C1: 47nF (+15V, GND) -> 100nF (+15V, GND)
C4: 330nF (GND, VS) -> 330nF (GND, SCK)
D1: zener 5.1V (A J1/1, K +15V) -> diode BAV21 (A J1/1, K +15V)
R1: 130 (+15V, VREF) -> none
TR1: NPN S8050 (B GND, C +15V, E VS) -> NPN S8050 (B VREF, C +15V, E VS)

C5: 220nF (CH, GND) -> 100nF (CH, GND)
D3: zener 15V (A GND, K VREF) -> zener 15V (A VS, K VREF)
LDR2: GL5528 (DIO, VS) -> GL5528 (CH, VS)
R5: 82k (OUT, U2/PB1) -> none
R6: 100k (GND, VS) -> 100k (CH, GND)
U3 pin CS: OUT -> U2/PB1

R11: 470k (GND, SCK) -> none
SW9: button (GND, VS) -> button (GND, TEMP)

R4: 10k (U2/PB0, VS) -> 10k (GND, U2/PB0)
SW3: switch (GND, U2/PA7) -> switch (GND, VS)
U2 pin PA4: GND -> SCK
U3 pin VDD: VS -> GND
---
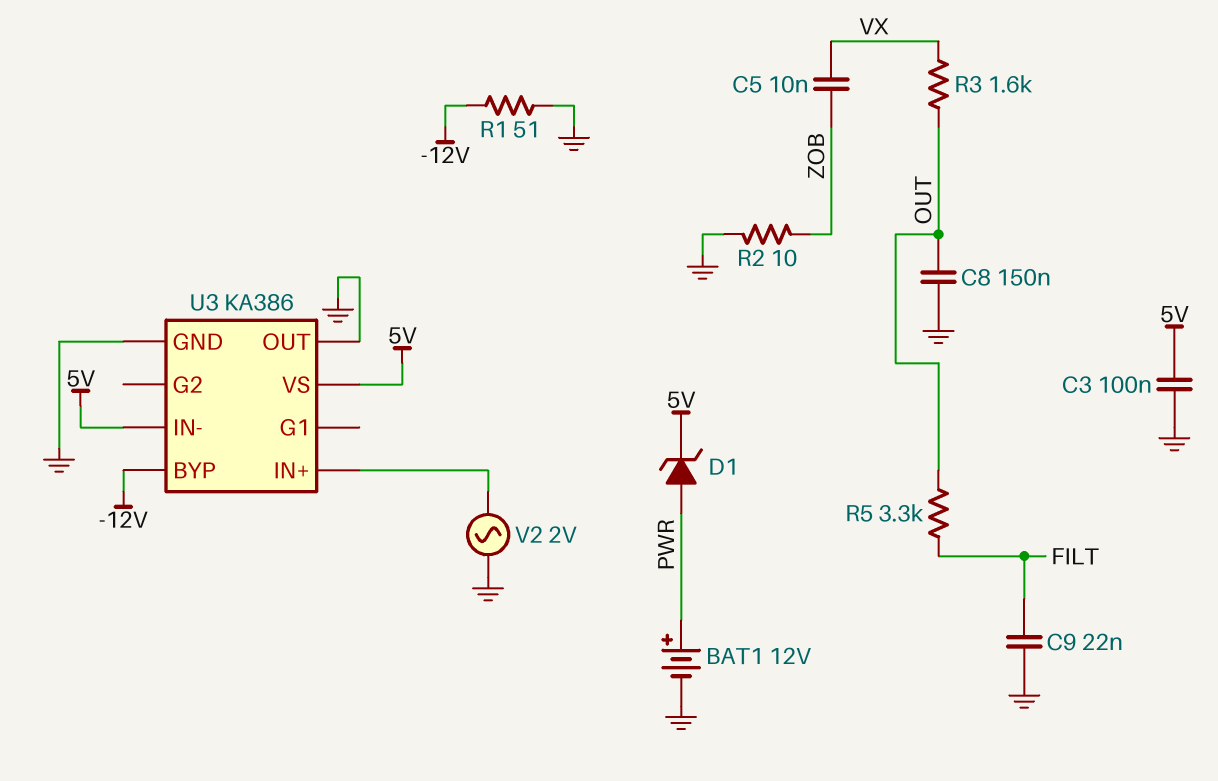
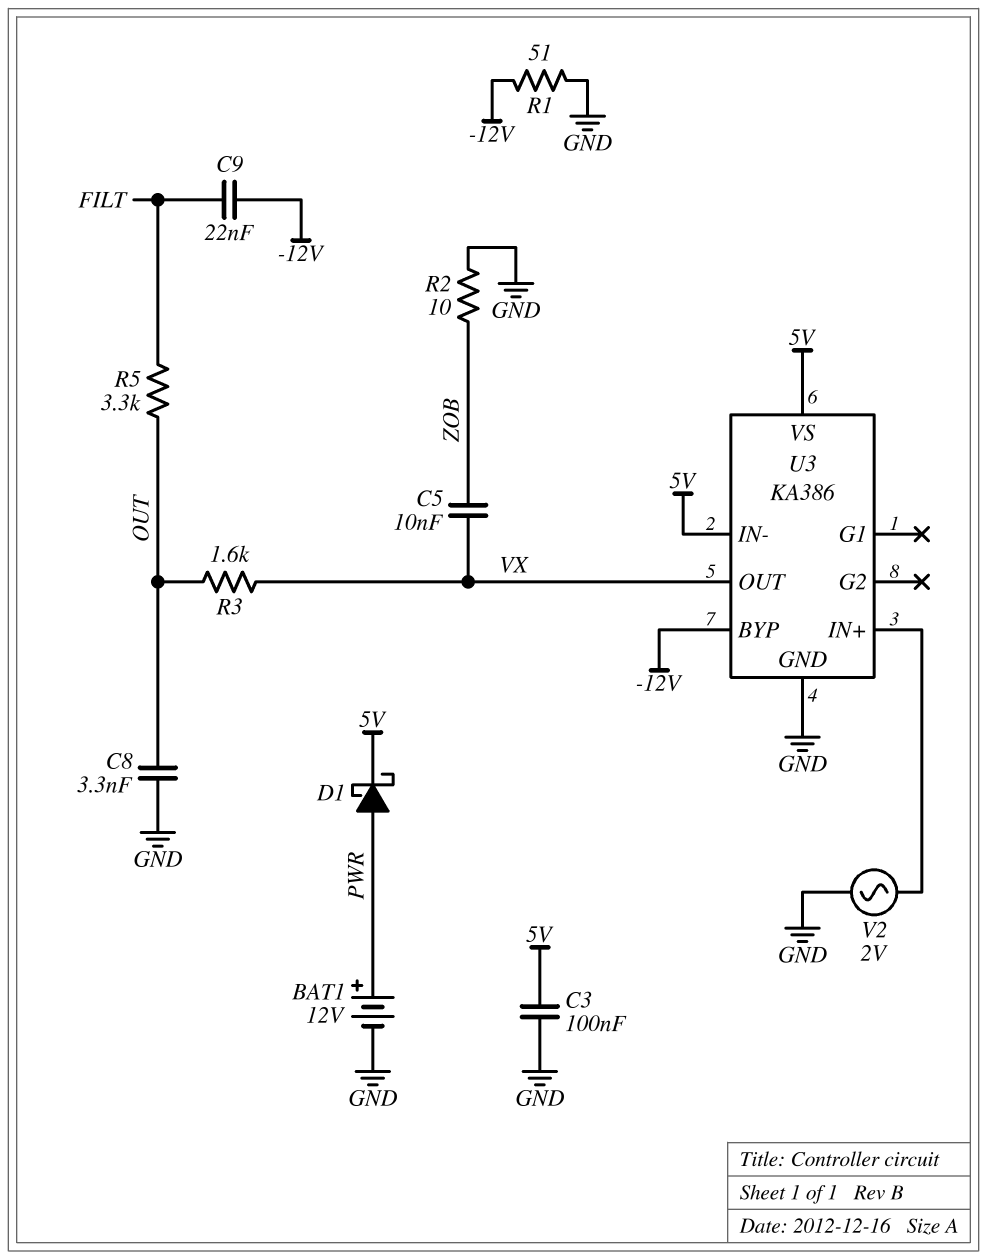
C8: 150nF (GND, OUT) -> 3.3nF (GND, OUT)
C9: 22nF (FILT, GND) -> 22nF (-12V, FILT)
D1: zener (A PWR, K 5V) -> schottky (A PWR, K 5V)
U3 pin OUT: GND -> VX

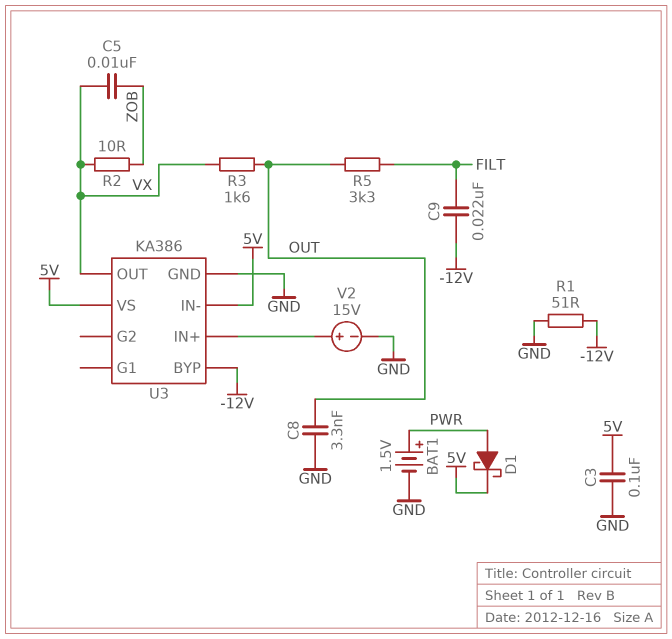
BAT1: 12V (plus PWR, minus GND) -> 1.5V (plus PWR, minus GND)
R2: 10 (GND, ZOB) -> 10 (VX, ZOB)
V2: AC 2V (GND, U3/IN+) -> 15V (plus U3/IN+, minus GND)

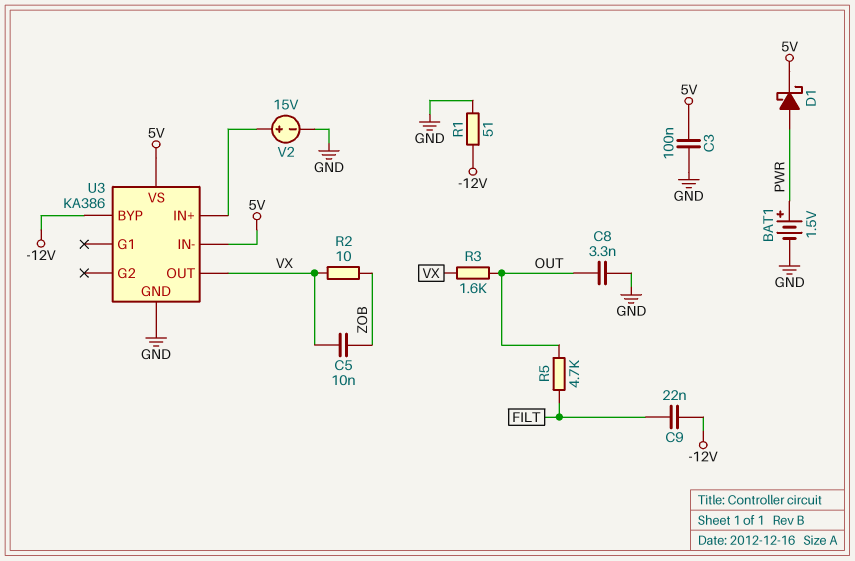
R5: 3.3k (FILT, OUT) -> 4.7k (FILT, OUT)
...
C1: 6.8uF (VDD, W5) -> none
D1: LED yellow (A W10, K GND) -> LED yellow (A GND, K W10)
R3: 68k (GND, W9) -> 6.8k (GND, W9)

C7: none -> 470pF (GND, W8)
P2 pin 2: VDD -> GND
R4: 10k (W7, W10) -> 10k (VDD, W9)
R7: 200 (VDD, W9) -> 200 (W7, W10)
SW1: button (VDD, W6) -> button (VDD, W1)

*DIRECTIONS*.
Starting at the line that has "C1: 47nF (+15V, GND) -> 100nF (+15V, GND)" and ending at the line that has "D3: zener 15V", please write out the lines above exactly, leaving out all others.

*RESPONSE*.
C1: 47nF (+15V, GND) -> 100nF (+15V, GND)
C4: 330nF (GND, VS) -> 330nF (GND, SCK)
D1: zener 5.1V (A J1/1, K +15V) -> diode BAV21 (A J1/1, K +15V)
R1: 130 (+15V, VREF) -> none
TR1: NPN S8050 (B GND, C +15V, E VS) -> NPN S8050 (B VREF, C +15V, E VS)

C5: 220nF (CH, GND) -> 100nF (CH, GND)
D3: zener 15V (A GND, K VREF) -> zener 15V (A VS, K VREF)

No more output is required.